● ASSIGNED TASK
Records follow. Copy every line with "parking".
***** DATA FOR THIS TASK
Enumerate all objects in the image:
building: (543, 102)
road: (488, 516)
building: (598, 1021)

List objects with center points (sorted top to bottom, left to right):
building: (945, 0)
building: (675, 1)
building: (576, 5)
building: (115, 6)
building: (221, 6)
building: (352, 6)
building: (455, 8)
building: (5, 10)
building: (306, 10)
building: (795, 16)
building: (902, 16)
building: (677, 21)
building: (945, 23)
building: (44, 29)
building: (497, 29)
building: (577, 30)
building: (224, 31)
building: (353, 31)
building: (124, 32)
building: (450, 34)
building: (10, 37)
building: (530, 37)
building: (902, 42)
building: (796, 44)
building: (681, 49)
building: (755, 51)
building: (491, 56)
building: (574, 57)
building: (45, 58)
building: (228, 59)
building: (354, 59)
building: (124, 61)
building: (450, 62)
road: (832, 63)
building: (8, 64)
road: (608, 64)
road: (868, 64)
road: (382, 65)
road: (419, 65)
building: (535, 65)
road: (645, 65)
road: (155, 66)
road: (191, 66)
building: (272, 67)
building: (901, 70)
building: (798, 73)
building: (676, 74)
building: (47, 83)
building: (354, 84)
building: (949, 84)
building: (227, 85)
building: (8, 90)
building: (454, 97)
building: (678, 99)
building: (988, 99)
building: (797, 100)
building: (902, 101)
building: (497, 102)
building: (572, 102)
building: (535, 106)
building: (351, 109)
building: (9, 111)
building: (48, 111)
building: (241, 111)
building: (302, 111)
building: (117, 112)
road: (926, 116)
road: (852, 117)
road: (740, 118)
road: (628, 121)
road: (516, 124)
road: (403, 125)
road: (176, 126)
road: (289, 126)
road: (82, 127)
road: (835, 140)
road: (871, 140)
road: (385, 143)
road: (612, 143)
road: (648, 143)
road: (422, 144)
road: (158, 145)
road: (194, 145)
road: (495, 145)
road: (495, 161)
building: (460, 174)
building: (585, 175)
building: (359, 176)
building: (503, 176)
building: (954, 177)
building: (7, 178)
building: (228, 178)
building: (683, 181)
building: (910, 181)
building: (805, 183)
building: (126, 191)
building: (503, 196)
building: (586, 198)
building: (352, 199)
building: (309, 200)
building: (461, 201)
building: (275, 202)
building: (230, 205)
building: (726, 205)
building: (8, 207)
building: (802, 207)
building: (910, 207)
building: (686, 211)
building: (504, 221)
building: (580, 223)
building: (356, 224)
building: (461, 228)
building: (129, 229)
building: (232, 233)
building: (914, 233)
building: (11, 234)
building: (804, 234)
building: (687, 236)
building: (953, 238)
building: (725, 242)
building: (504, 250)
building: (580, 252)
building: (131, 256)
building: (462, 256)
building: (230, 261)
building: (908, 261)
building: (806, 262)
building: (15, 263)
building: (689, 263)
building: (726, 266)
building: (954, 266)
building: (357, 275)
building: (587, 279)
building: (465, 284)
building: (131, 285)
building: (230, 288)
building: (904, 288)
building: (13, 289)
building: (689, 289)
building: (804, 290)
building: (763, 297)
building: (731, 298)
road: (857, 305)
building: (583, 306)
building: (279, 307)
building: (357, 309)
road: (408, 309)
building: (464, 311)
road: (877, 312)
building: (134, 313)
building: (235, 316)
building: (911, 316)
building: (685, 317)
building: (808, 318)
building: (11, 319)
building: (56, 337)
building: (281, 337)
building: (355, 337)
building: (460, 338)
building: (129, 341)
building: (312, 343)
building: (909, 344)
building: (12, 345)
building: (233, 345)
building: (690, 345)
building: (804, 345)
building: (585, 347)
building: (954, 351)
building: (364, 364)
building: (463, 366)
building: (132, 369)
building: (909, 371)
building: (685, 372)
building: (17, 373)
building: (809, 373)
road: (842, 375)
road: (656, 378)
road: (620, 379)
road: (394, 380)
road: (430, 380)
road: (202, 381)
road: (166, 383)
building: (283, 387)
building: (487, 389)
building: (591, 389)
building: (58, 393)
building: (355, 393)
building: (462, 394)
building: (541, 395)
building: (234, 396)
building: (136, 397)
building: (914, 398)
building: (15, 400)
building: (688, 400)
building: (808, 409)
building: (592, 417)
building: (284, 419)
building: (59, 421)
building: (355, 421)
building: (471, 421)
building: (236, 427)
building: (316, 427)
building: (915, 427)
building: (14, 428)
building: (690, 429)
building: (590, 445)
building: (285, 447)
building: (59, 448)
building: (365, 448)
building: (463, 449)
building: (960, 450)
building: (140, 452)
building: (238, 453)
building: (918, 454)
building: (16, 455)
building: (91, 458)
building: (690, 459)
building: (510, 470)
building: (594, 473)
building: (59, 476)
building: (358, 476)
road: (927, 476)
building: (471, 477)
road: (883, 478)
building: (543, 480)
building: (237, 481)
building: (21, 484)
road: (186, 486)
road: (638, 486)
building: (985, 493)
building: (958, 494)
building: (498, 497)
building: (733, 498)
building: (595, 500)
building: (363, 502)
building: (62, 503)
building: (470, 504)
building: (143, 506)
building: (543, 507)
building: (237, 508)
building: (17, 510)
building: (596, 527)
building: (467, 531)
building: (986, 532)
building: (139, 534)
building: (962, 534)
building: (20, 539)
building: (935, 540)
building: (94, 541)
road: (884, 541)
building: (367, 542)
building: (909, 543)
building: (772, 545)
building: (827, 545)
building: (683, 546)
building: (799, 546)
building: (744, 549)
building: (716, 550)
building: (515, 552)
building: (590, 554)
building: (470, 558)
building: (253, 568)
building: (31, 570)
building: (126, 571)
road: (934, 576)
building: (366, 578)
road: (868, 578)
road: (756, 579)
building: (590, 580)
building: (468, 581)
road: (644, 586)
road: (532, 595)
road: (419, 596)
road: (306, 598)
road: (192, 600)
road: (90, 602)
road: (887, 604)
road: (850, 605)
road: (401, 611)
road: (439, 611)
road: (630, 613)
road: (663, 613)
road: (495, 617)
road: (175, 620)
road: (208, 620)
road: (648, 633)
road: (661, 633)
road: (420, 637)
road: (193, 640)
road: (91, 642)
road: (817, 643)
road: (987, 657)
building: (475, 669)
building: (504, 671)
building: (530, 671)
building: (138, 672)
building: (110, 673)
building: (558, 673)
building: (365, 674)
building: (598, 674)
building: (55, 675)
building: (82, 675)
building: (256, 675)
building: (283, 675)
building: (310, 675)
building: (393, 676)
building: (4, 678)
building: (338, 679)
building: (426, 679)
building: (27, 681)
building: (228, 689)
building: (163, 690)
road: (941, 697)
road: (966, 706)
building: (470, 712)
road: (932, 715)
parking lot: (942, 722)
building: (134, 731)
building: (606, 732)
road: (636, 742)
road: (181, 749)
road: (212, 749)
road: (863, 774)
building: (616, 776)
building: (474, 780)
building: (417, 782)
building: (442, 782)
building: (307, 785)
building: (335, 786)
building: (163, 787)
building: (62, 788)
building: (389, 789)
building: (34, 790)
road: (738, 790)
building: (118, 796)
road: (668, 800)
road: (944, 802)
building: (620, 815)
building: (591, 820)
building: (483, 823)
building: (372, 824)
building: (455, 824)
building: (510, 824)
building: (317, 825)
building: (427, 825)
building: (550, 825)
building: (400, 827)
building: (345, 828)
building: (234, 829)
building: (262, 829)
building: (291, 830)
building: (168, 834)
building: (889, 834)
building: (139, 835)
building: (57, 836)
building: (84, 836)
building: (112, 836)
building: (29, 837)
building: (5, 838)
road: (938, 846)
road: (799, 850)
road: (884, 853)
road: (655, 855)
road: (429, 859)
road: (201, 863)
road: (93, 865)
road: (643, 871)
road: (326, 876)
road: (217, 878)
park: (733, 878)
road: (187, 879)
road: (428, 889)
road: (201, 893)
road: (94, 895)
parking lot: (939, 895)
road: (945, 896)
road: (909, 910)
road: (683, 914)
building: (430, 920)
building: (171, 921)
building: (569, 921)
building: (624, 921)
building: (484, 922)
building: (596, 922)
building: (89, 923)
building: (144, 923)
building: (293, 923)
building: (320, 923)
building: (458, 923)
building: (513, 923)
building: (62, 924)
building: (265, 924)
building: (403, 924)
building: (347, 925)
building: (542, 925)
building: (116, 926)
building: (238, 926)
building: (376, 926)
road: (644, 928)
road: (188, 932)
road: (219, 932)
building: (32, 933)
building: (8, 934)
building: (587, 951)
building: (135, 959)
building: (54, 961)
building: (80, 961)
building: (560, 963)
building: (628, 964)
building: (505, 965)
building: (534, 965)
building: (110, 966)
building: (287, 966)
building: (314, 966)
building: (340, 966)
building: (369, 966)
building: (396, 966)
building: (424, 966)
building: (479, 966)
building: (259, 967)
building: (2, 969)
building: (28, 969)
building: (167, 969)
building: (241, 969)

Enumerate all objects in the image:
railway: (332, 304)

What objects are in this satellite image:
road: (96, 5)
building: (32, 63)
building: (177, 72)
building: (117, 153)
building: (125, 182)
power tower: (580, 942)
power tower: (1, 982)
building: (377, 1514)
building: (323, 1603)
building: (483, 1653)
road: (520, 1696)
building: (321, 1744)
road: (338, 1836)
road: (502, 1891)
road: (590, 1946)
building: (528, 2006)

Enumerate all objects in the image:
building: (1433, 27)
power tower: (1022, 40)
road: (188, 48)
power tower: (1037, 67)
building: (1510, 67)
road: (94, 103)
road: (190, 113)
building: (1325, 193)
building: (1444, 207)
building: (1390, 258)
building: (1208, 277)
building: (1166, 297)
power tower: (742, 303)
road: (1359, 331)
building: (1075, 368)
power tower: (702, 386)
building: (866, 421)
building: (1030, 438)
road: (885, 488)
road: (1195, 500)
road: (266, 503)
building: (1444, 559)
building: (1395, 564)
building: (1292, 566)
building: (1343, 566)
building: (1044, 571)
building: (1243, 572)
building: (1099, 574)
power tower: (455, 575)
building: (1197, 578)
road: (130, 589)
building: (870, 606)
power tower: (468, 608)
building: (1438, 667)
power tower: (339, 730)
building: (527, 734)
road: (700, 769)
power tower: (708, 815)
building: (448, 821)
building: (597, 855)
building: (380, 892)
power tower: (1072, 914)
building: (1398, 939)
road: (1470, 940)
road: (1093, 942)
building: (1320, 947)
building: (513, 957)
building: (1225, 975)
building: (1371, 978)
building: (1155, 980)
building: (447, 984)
**********
● TASK RESPONSE
parking lot: (942, 722)
parking lot: (939, 895)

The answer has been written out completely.